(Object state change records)
Segment Open
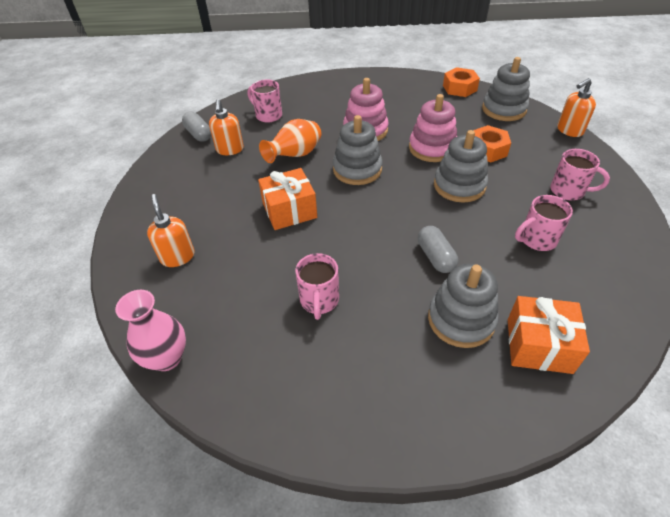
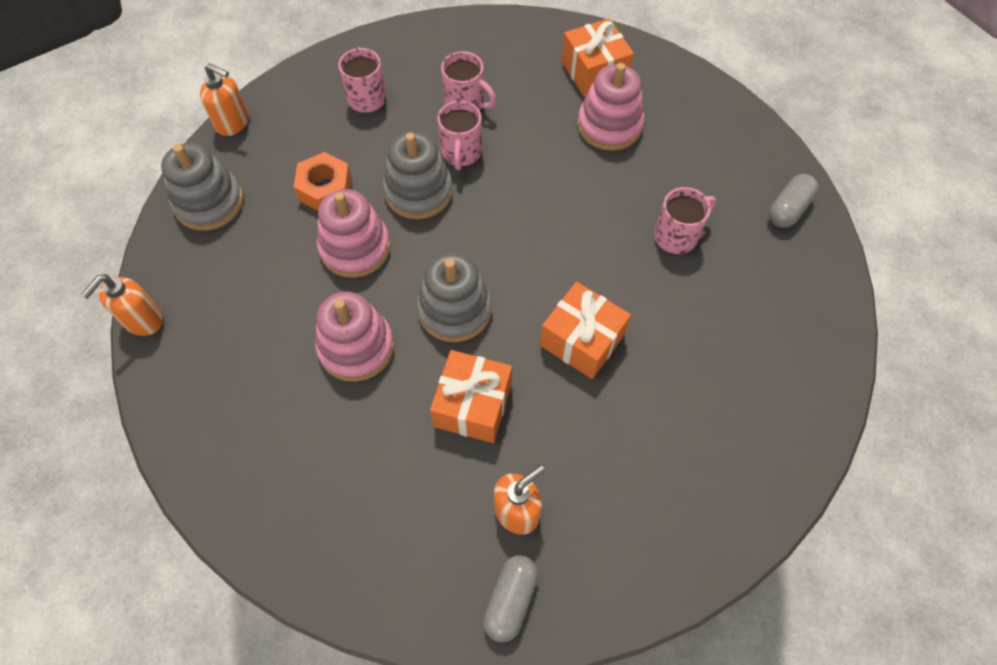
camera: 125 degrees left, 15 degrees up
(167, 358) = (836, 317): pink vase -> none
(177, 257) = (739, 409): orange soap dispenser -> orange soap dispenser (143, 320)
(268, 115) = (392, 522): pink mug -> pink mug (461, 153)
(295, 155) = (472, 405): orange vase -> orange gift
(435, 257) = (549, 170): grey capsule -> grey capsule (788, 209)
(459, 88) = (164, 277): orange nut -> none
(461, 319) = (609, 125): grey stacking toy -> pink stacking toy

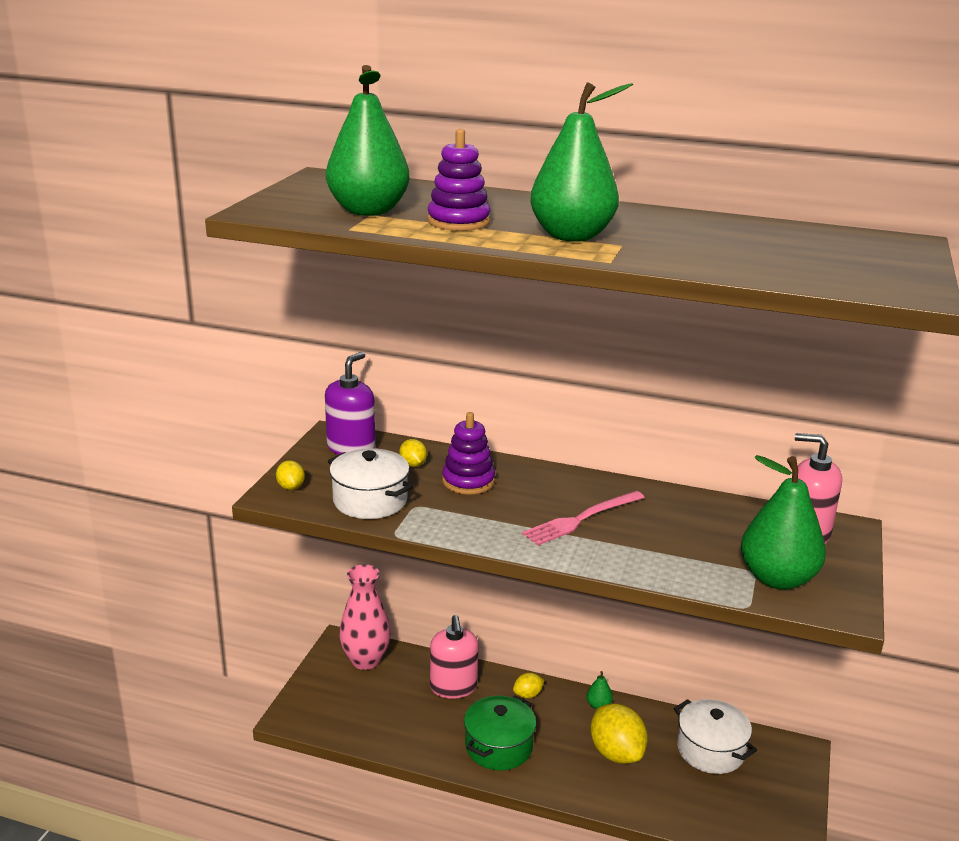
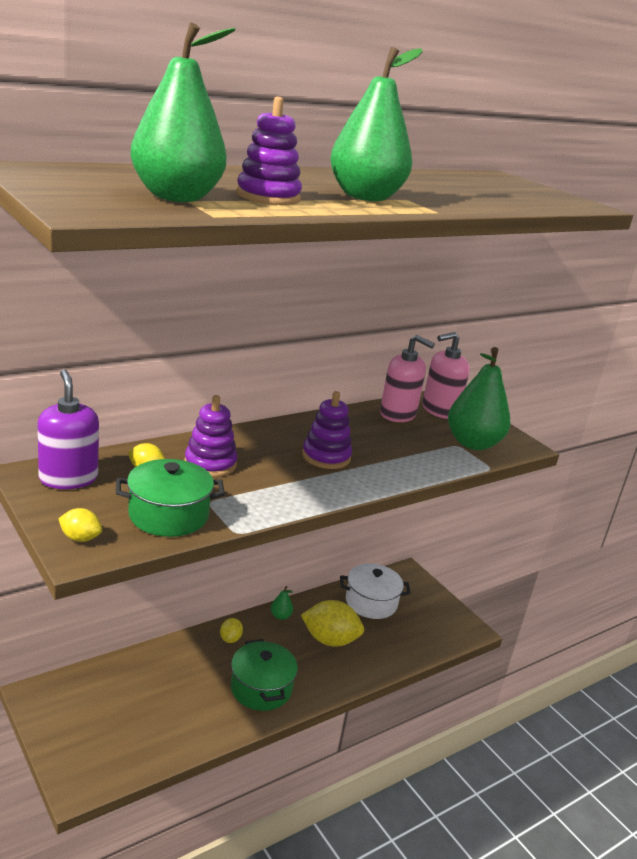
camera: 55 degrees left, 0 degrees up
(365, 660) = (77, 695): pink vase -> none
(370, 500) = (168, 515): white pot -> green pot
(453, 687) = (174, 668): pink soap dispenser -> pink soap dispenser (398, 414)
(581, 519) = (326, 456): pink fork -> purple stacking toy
Segment Closed
Segment Open
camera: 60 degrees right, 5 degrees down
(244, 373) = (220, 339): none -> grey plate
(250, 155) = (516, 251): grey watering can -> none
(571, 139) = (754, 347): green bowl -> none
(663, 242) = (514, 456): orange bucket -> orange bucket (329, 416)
Segment Closed
■ What is expected: For the word "green", show every line of the entries that holds it.

■ Output of the task:
(370, 500) = (168, 515): white pot -> green pot
(571, 139) = (754, 347): green bowl -> none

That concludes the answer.